▶ [Source information]
+ + + + + + +

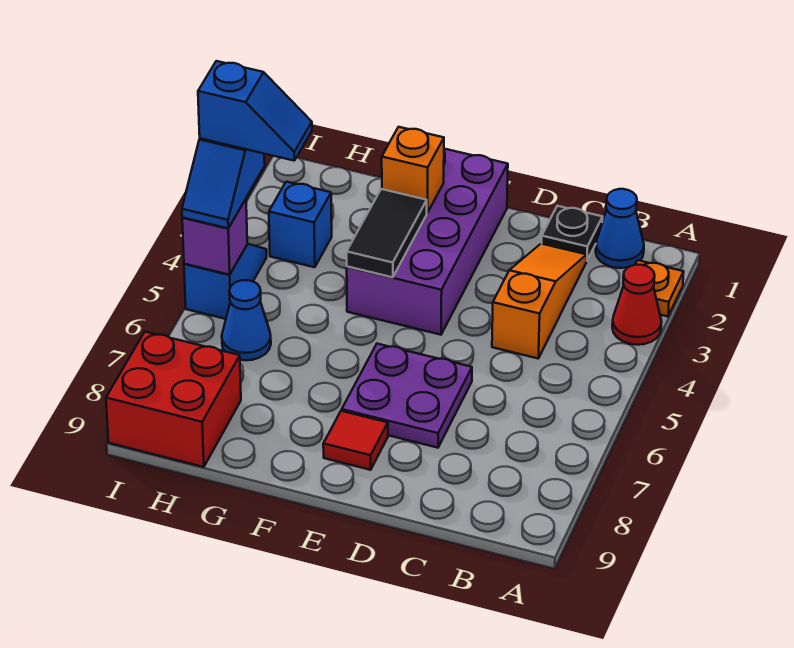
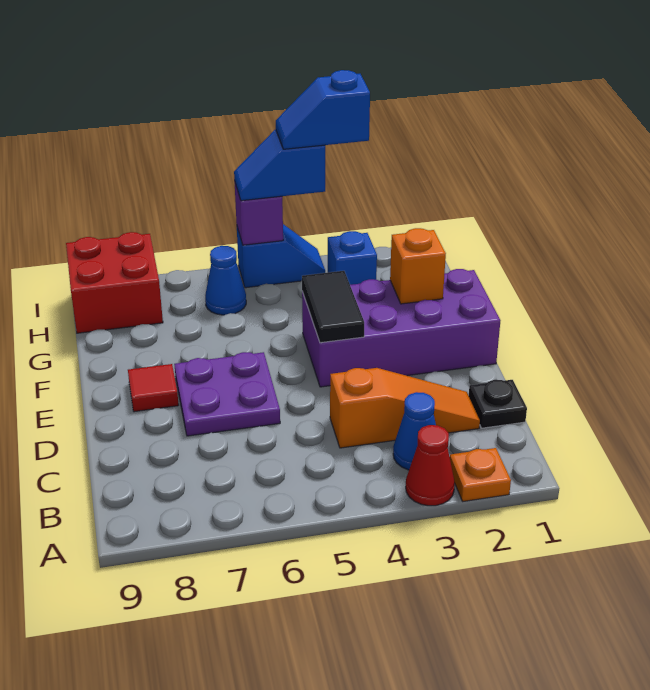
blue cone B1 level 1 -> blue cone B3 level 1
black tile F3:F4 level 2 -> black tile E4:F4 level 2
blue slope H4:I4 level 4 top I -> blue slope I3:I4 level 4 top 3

+ + + + + + +

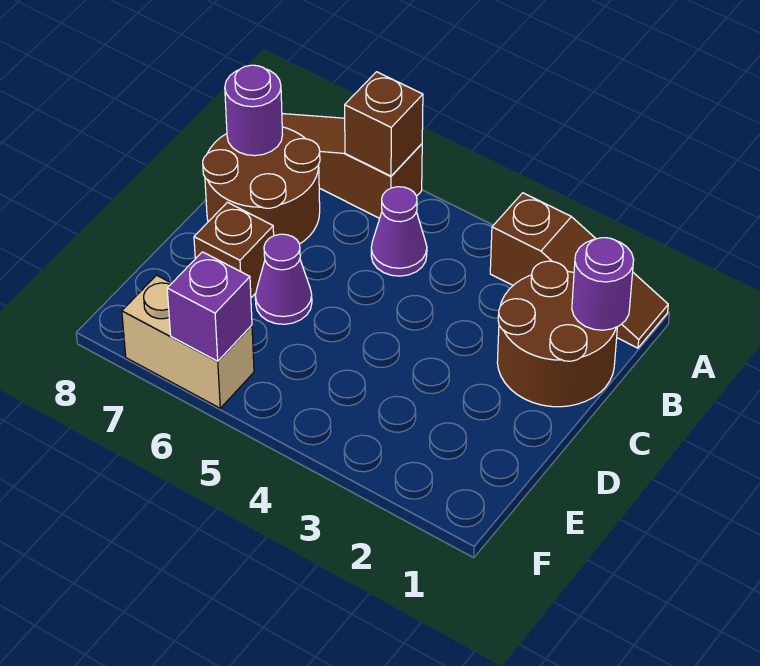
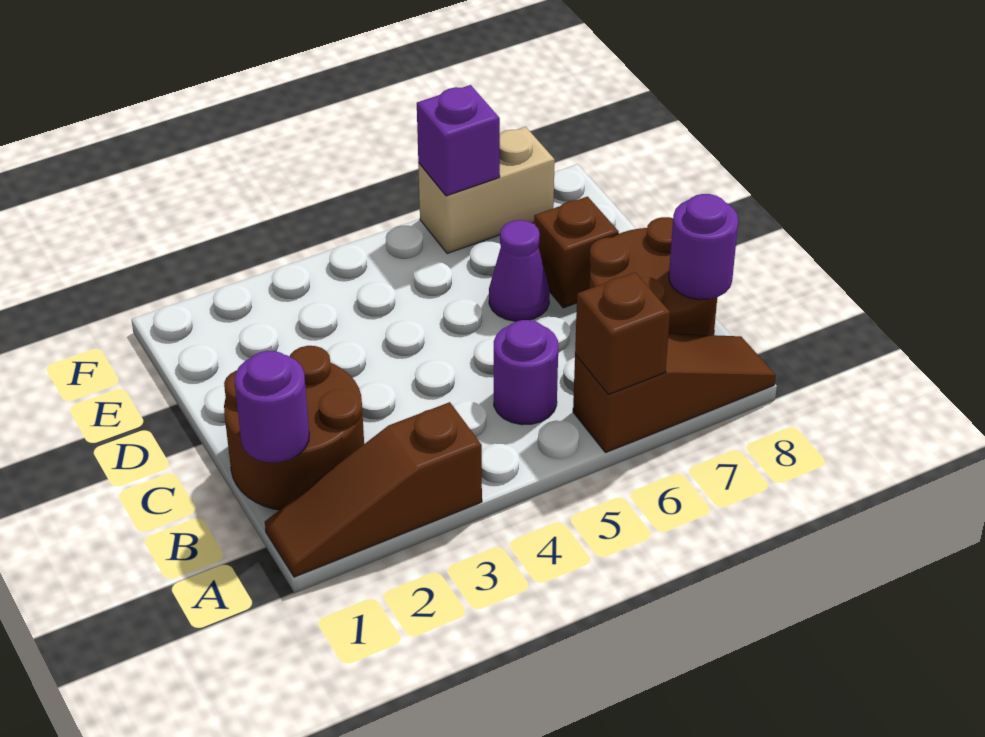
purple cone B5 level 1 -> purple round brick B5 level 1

+ + + + + + +

▶ [Problem]
From the entries above, restate word for word the lines from the line containing "blue cone B1 level 1 -> blue cone B3 level 1" to the line containing "blue slope H4:I4", both ends included, and nothing more.

▶ [Answer section]
blue cone B1 level 1 -> blue cone B3 level 1
black tile F3:F4 level 2 -> black tile E4:F4 level 2
blue slope H4:I4 level 4 top I -> blue slope I3:I4 level 4 top 3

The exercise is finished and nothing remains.